# Directions
The data below should be restated word for word, pictures omitted.

# Recorded information
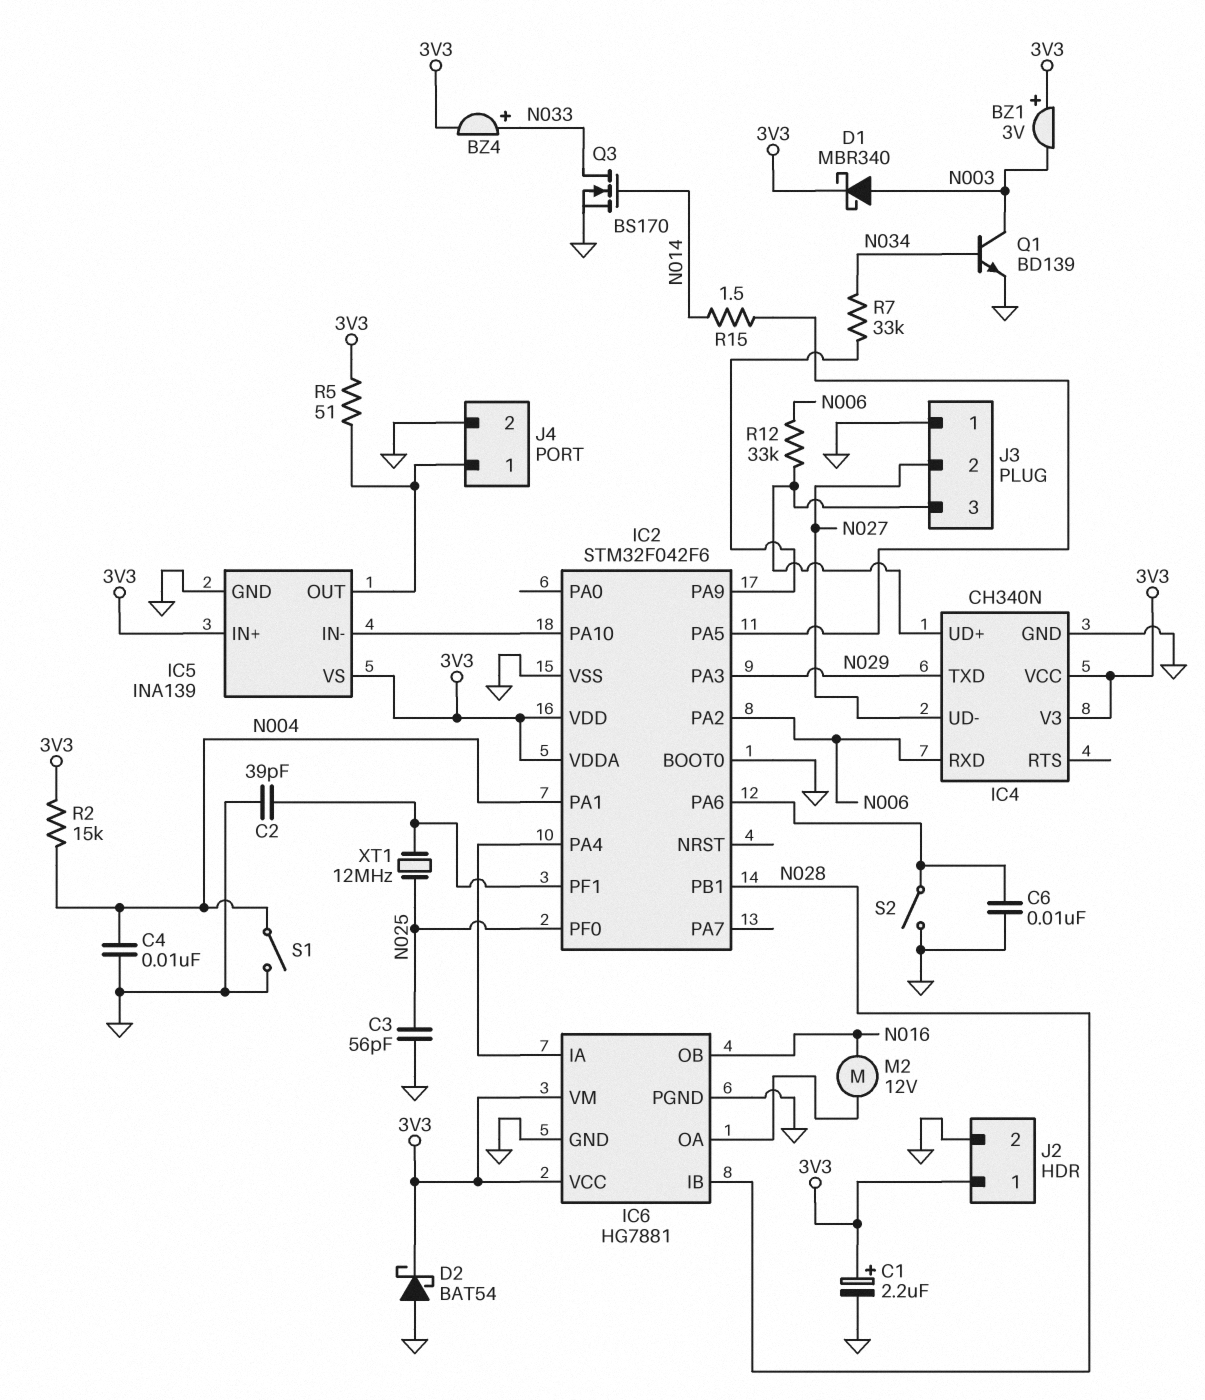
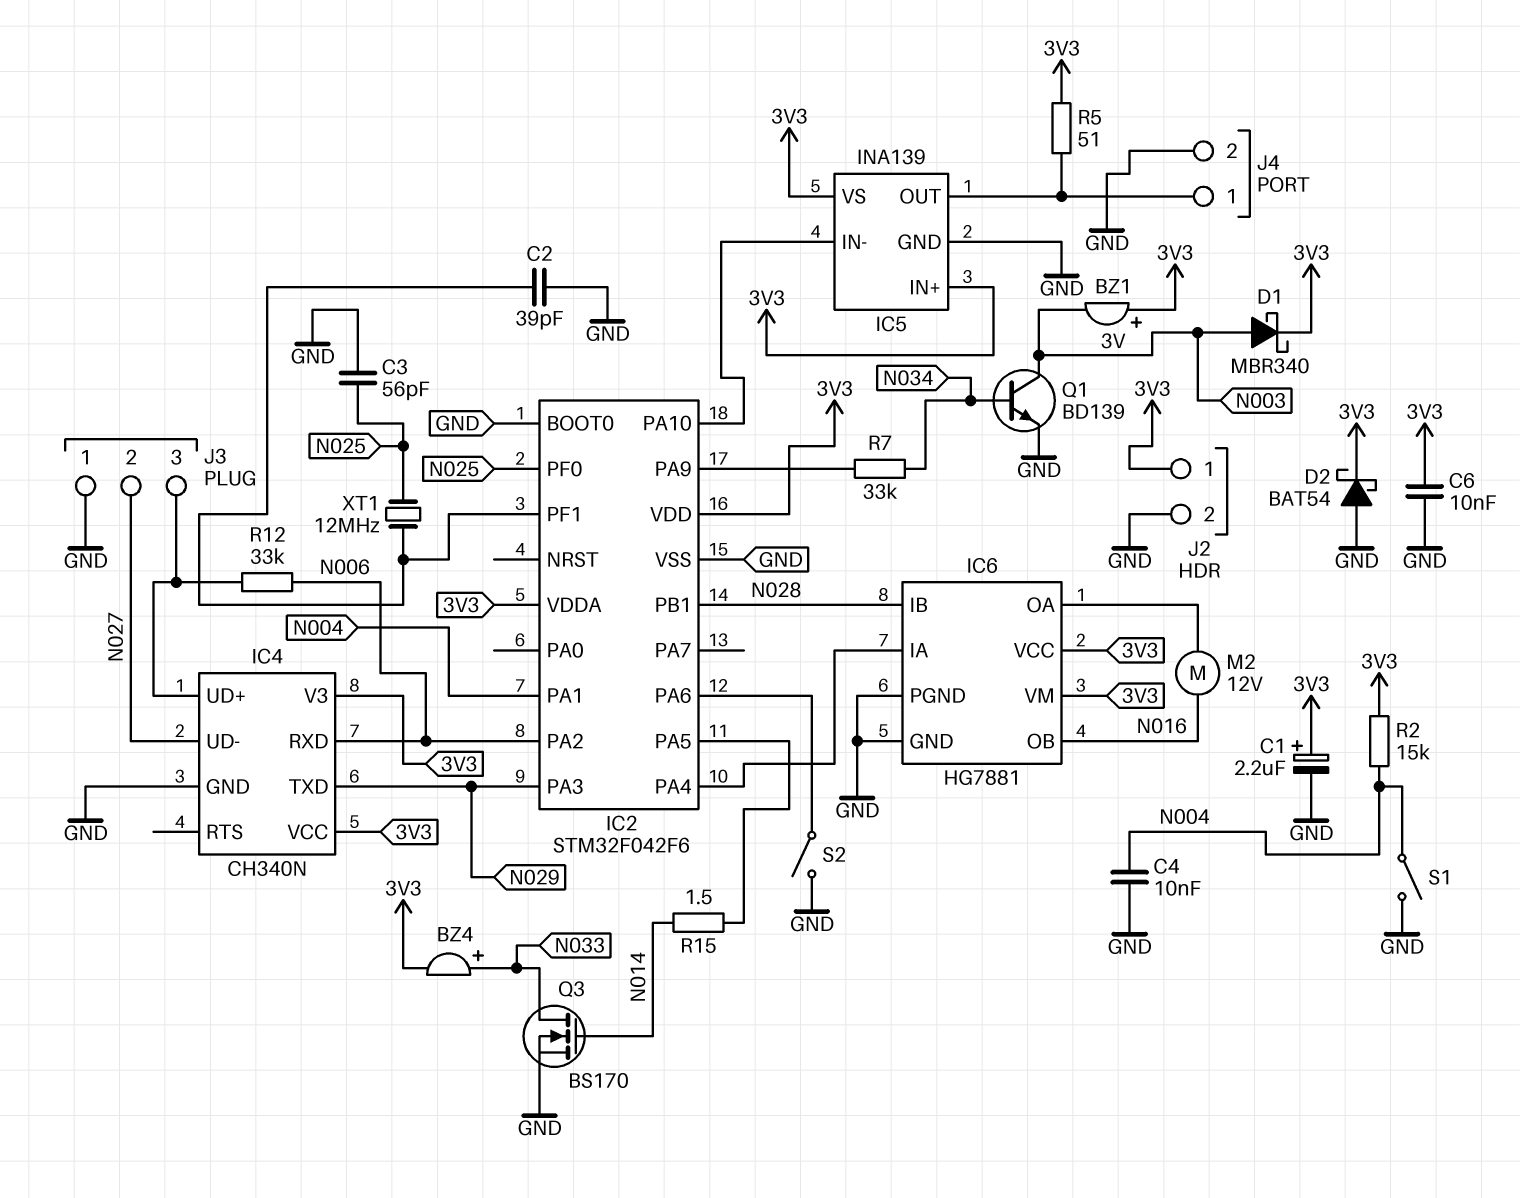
C6: 10nF (GND, IC2/PA6) -> 10nF (3V3, GND)

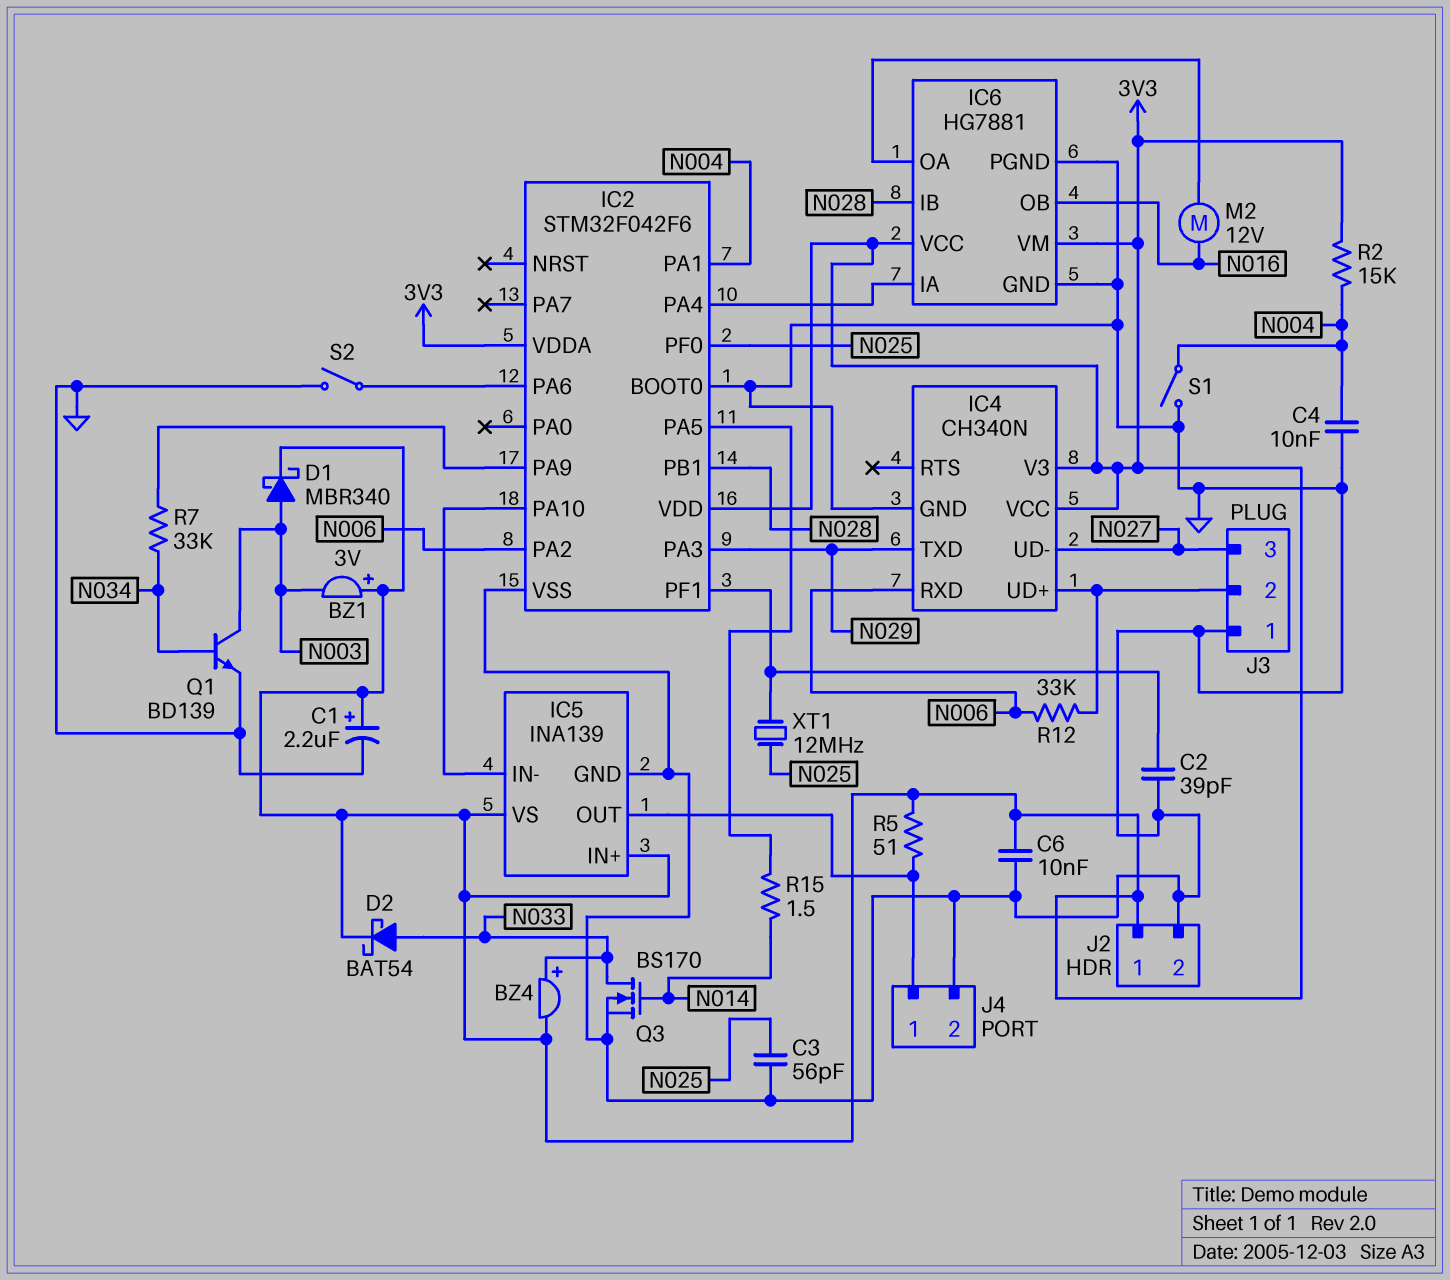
D2: schottky BAT54 (A GND, K 3V3) -> schottky BAT54 (A N033, K 3V3)
J3 pin 2: N027 -> IC4/UD+
J3 pin 3: IC4/UD+ -> N027

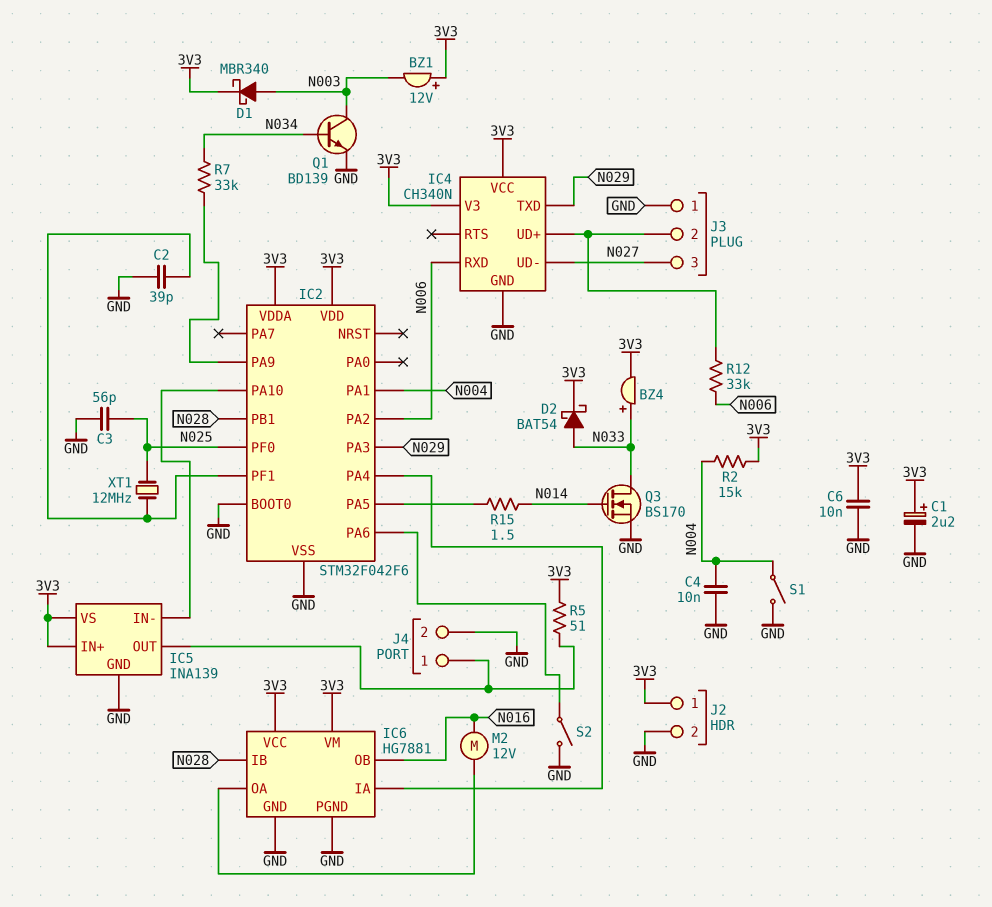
BZ1: buzzer 3V (plus 3V3, minus N003) -> buzzer 12V (plus 3V3, minus N003)

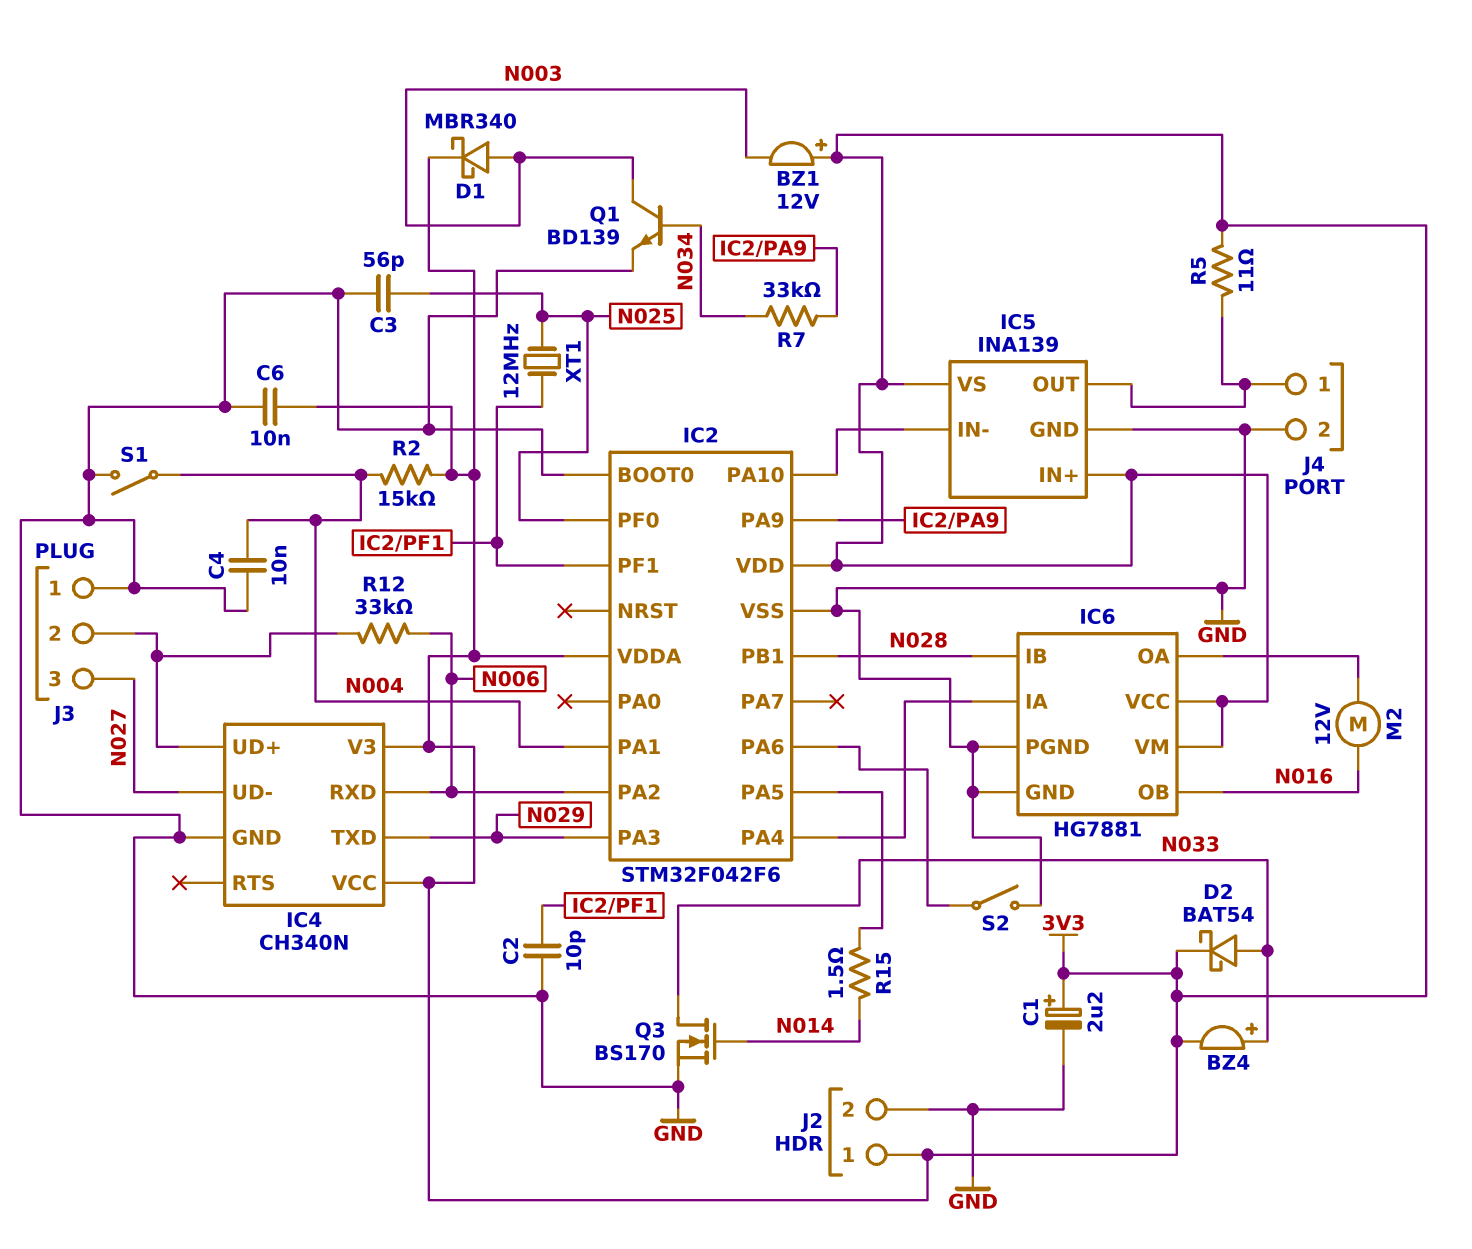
C2: 39pF (GND, IC2/PF1) -> 10pF (GND, IC2/PF1)
R5: 51 (3V3, IC5/OUT) -> 11 (3V3, IC5/OUT)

# Result
C6: 10nF (GND, IC2/PA6) -> 10nF (3V3, GND)

D2: schottky BAT54 (A GND, K 3V3) -> schottky BAT54 (A N033, K 3V3)
J3 pin 2: N027 -> IC4/UD+
J3 pin 3: IC4/UD+ -> N027

BZ1: buzzer 3V (plus 3V3, minus N003) -> buzzer 12V (plus 3V3, minus N003)

C2: 39pF (GND, IC2/PF1) -> 10pF (GND, IC2/PF1)
R5: 51 (3V3, IC5/OUT) -> 11 (3V3, IC5/OUT)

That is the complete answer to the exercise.